### DATA TO PROCESS
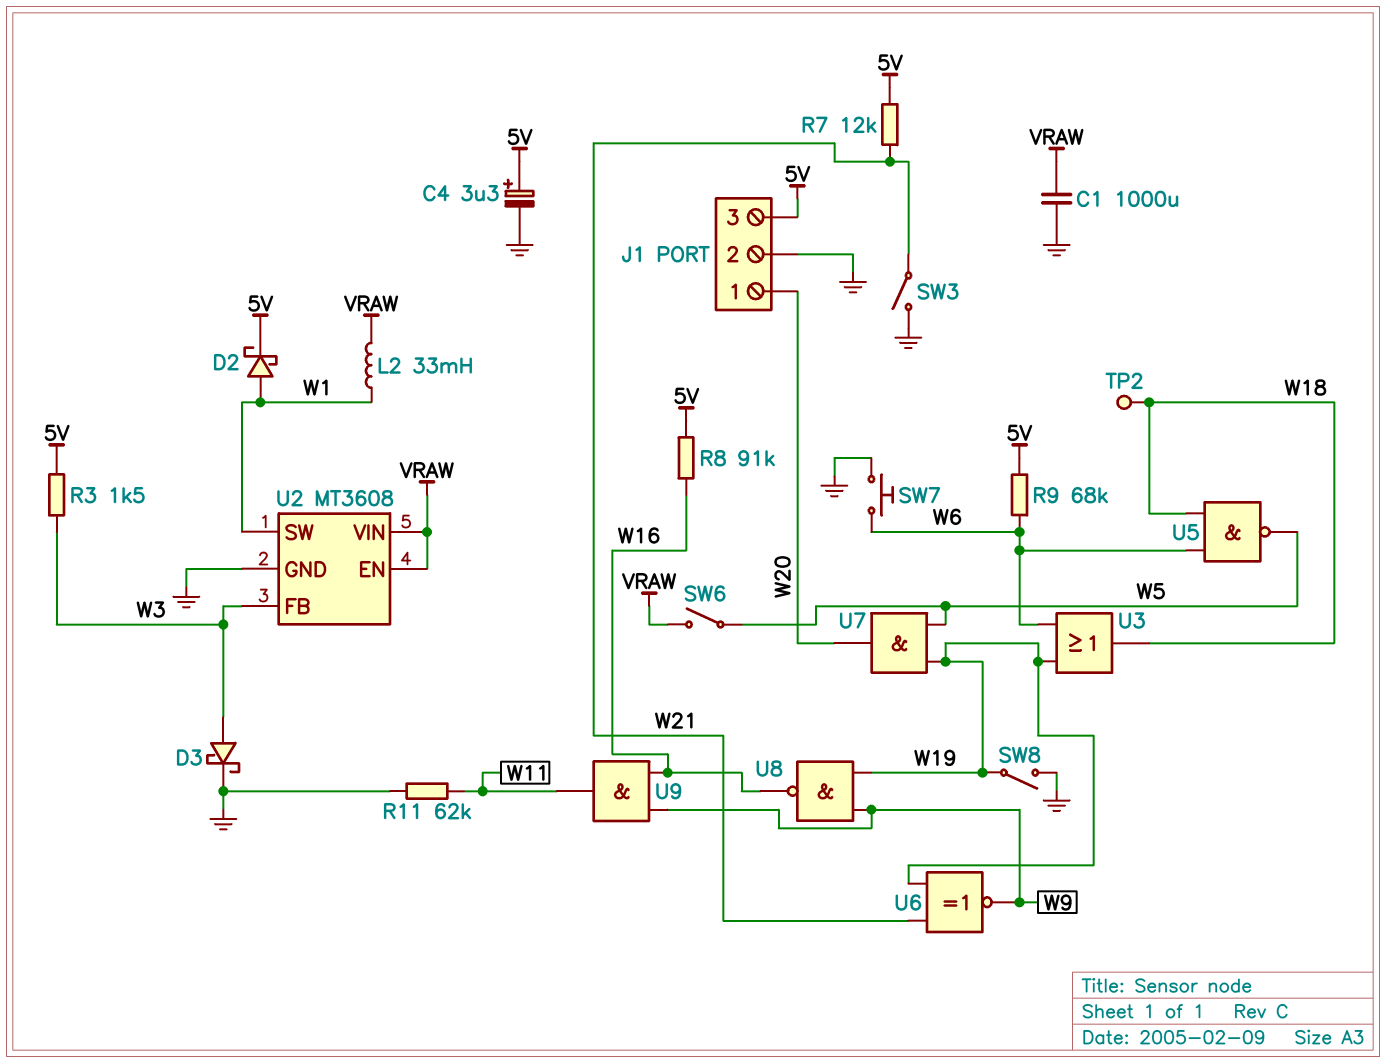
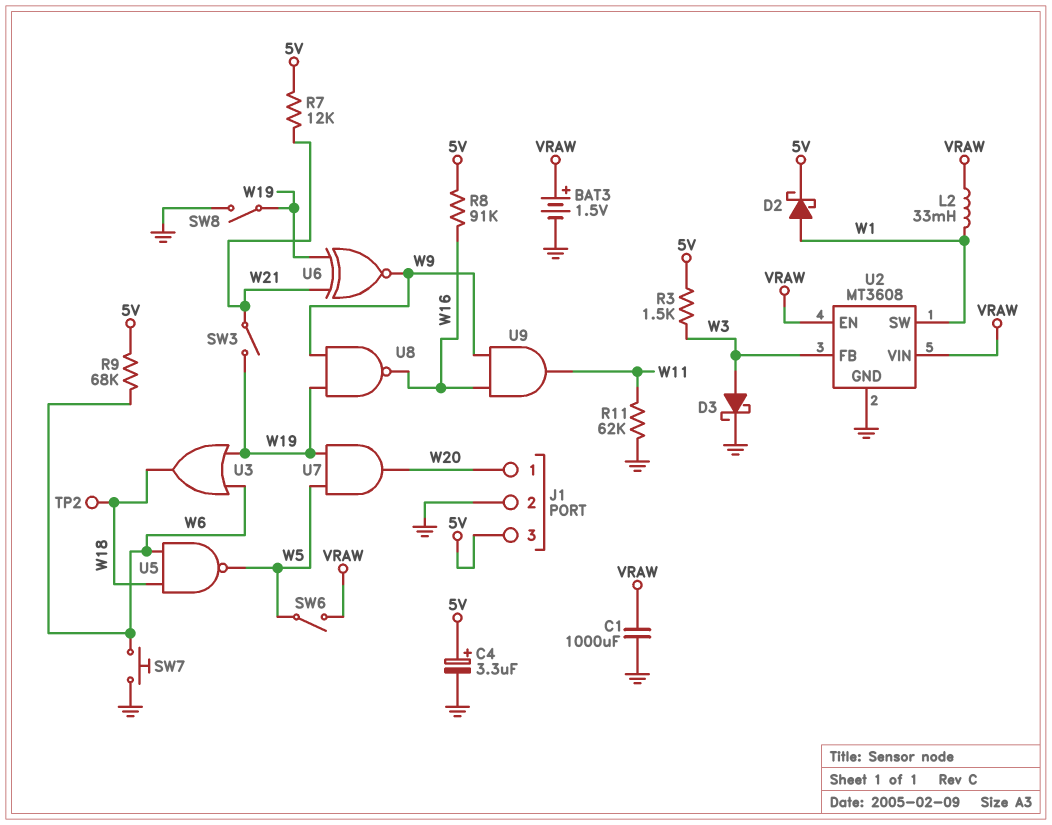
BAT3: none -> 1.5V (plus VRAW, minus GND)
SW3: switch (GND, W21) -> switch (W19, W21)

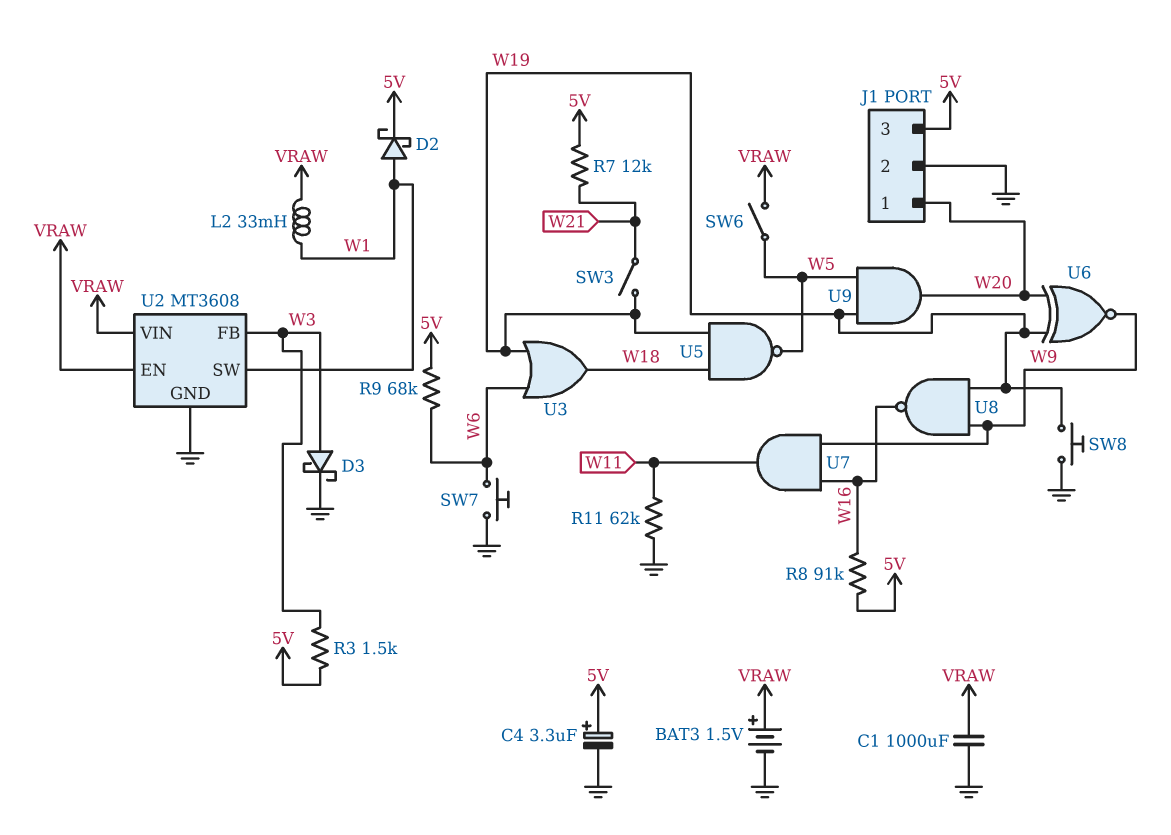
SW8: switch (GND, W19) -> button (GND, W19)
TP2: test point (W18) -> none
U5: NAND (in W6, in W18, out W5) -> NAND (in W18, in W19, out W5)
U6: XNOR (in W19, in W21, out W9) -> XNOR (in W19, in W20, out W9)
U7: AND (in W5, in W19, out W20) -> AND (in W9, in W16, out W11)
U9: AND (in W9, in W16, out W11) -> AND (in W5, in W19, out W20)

### AIM OF THE EXERCISE
Proceeding from the line containing "SW8: switch (GND, W19) -> button (GND, W19)" through the line containing "U7: AND (in", transcribe the lines above exactly, both end lines included.

### ANSWER SPACE
SW8: switch (GND, W19) -> button (GND, W19)
TP2: test point (W18) -> none
U5: NAND (in W6, in W18, out W5) -> NAND (in W18, in W19, out W5)
U6: XNOR (in W19, in W21, out W9) -> XNOR (in W19, in W20, out W9)
U7: AND (in W5, in W19, out W20) -> AND (in W9, in W16, out W11)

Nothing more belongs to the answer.